BEGIN

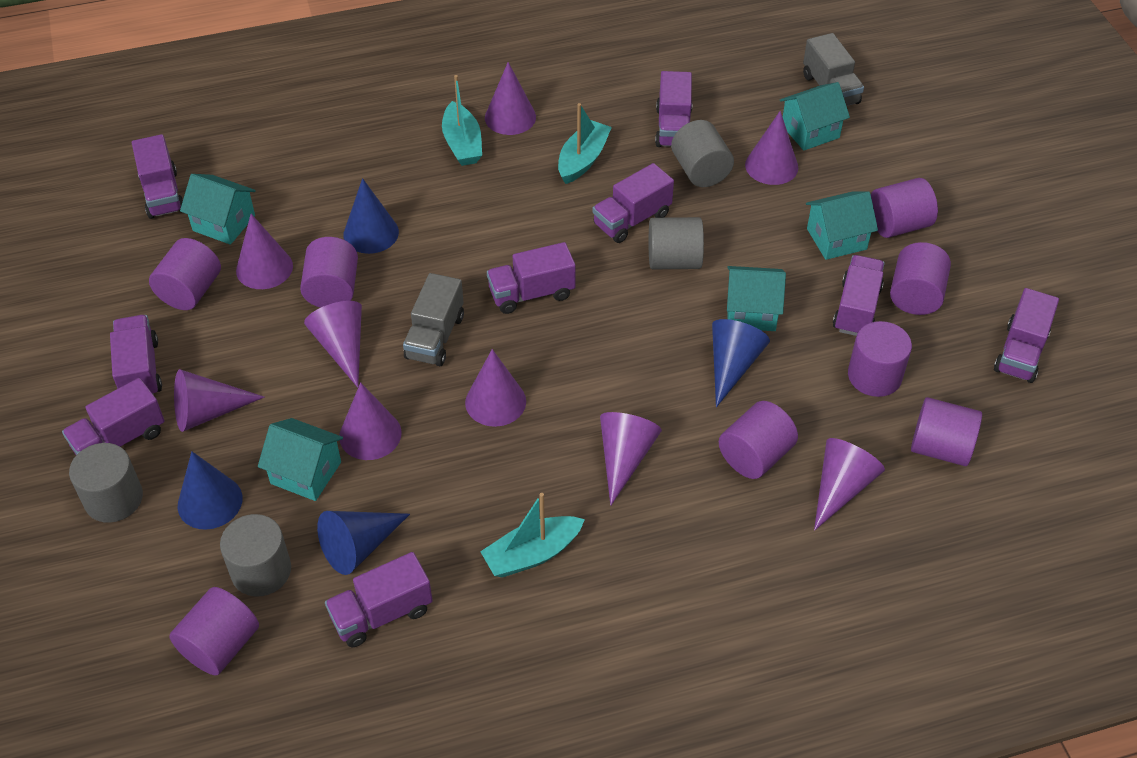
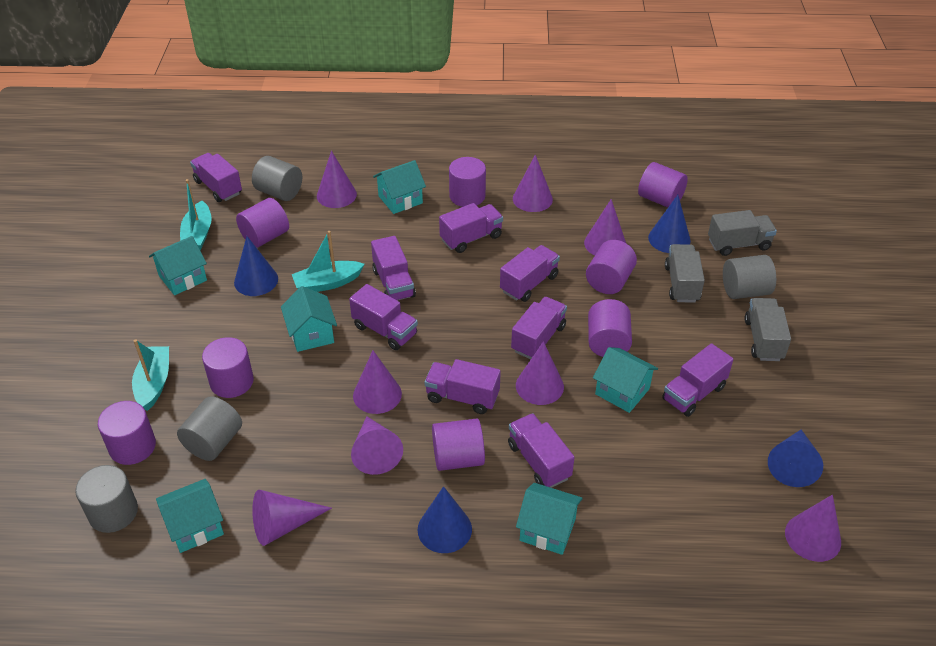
grey truck: 2 -> 3
purple cone: 9 -> 8
turquoise house: 5 -> 6

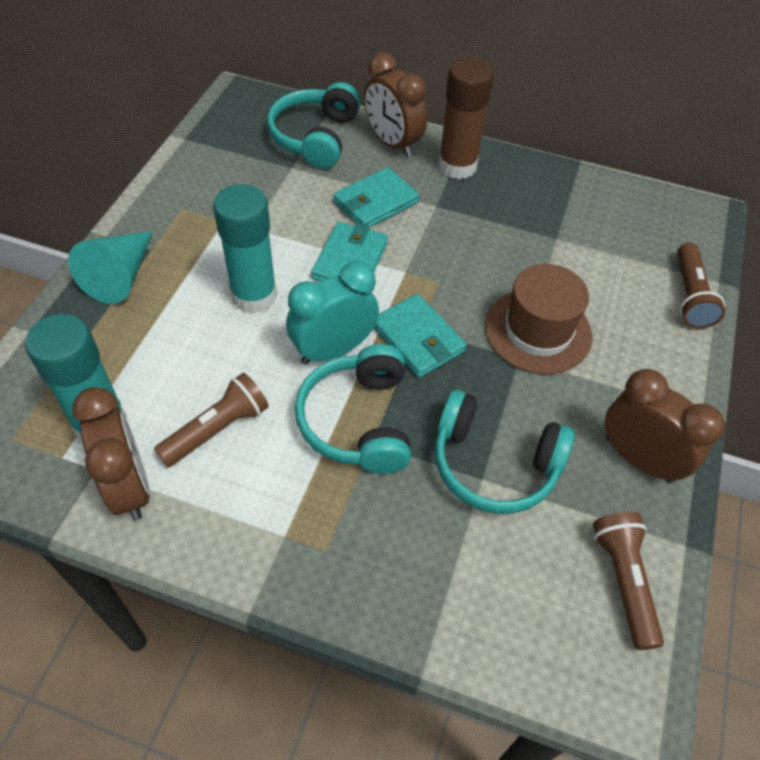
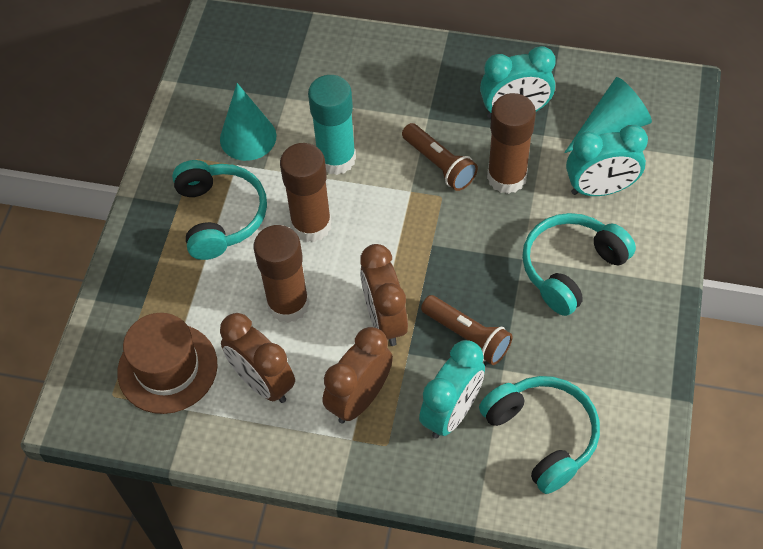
brown flashlight: 3 -> 2
brown glue stick: 1 -> 3
turquoise clock: 1 -> 3
turquoise cone: 1 -> 2
turquoise glue stick: 2 -> 1
turquoise wallet: 3 -> 0

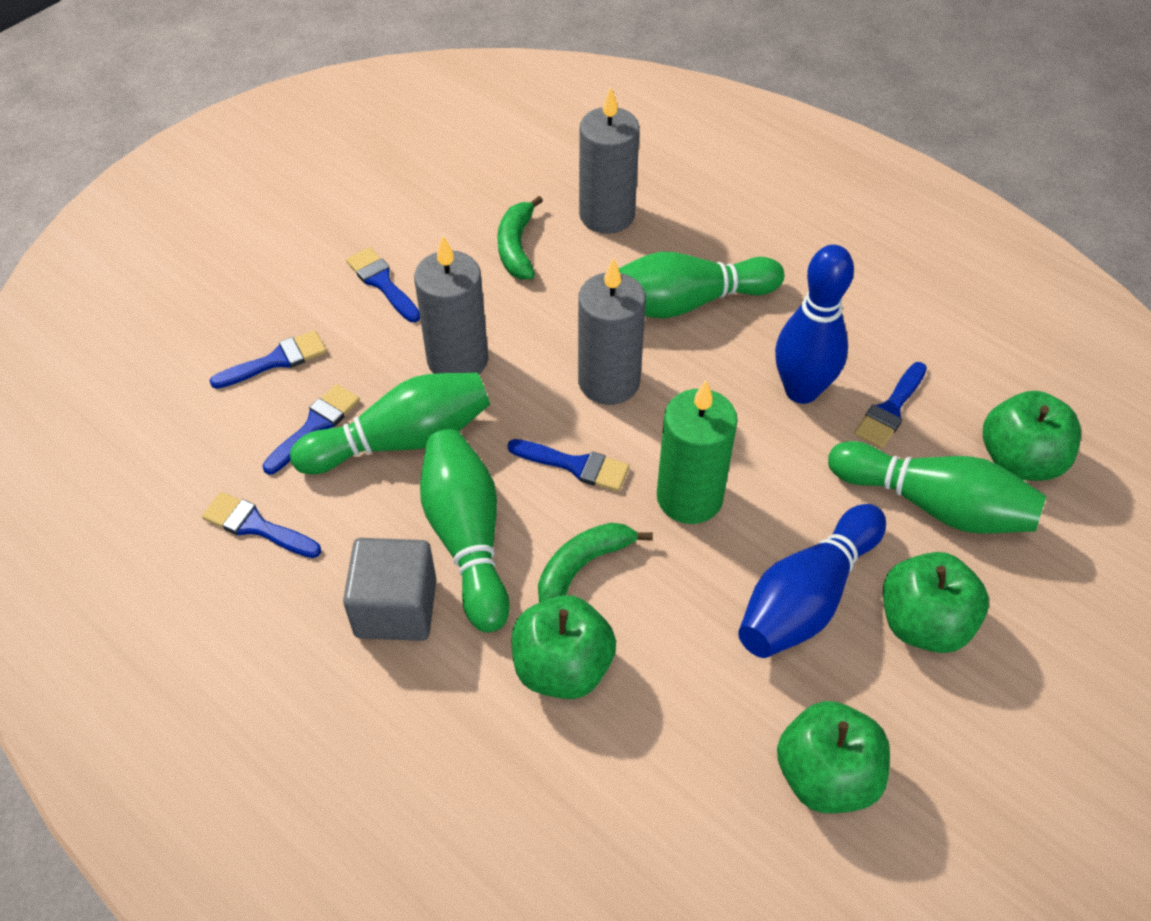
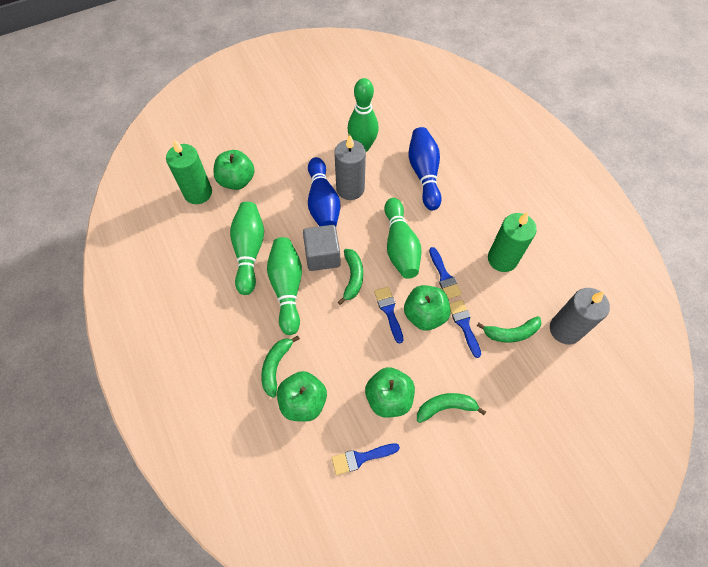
blue brush: 6 -> 4
green banana: 2 -> 4
green candle: 1 -> 2
grey candle: 3 -> 2

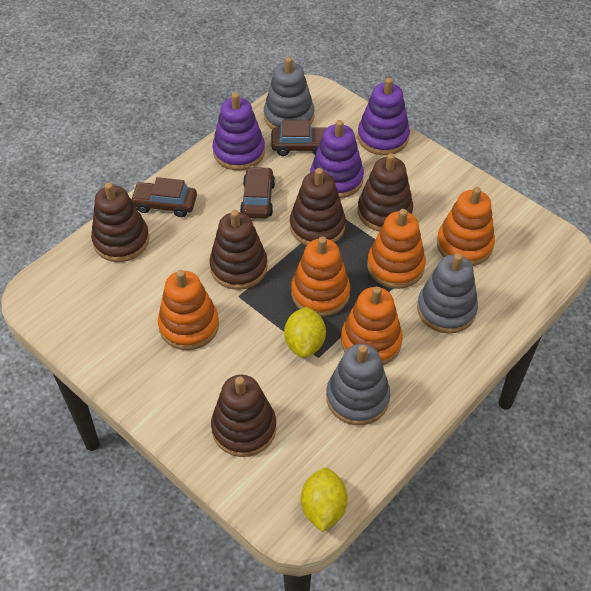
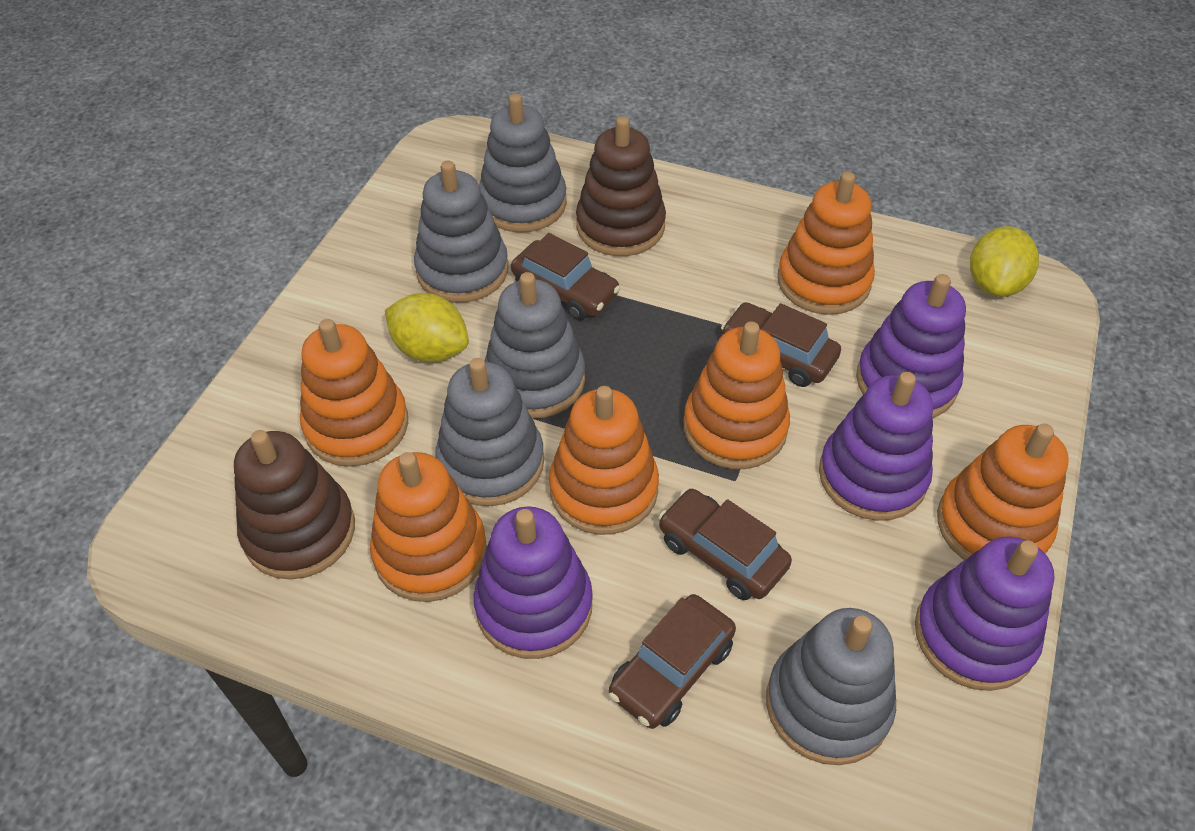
brown car: 3 -> 4
brown stacking toy: 5 -> 2
grey stacking toy: 3 -> 5
orange stacking toy: 5 -> 6
purple stacking toy: 3 -> 4

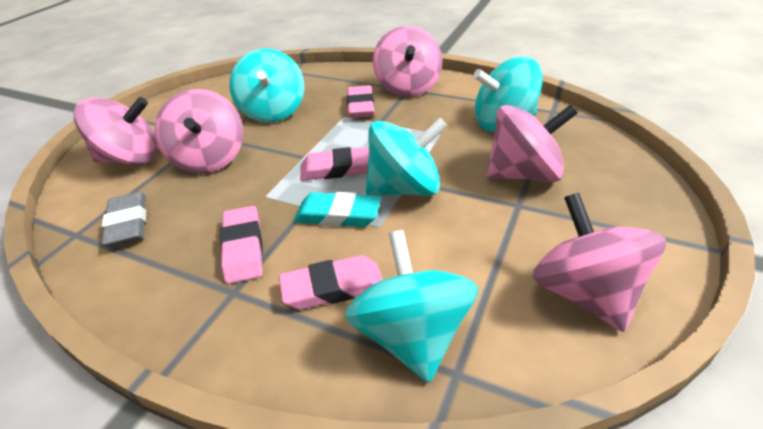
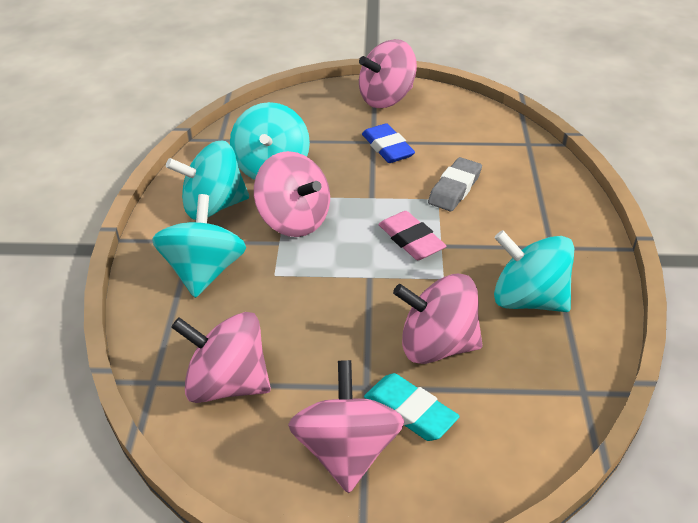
blue eraser: 0 -> 1
pink eraser: 4 -> 1

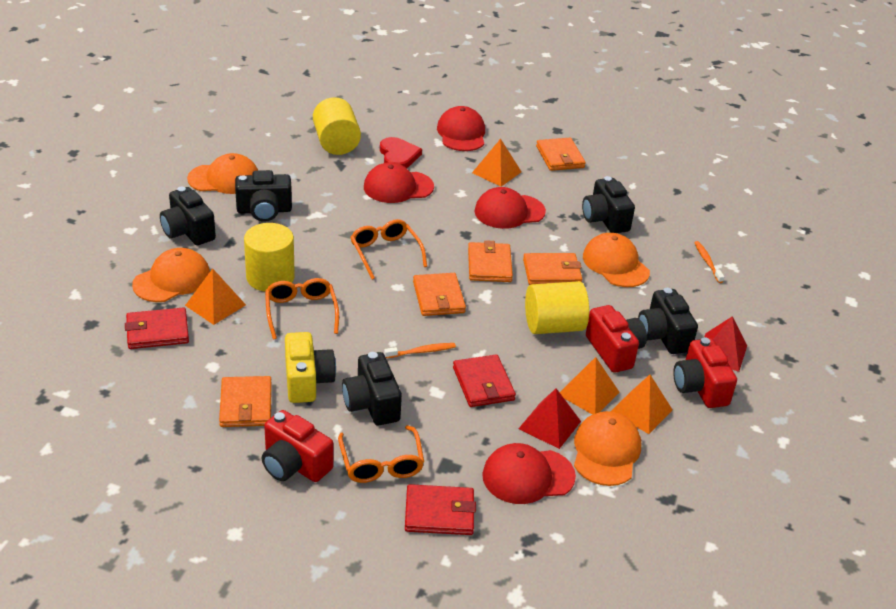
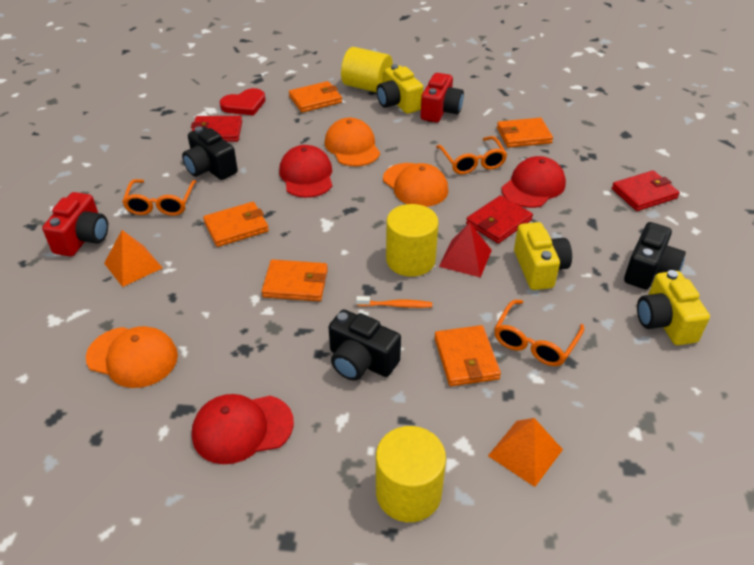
black camera: 5 -> 3
orange cap: 4 -> 3
orange pyramid: 4 -> 2
orange toothbrush: 2 -> 1
red camera: 3 -> 2
red cap: 4 -> 3
red pyramid: 2 -> 1
yellow camera: 1 -> 3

END

• _ABOUT THIS TASK_
Starting at the line that contains "grey stacking toy: 3 -> 5", write out exactly each line through the last one in the listing above, leaving out the pictures and adding nothing else.

• _EXERCISE RESPONSE_
grey stacking toy: 3 -> 5
orange stacking toy: 5 -> 6
purple stacking toy: 3 -> 4

blue eraser: 0 -> 1
pink eraser: 4 -> 1

black camera: 5 -> 3
orange cap: 4 -> 3
orange pyramid: 4 -> 2
orange toothbrush: 2 -> 1
red camera: 3 -> 2
red cap: 4 -> 3
red pyramid: 2 -> 1
yellow camera: 1 -> 3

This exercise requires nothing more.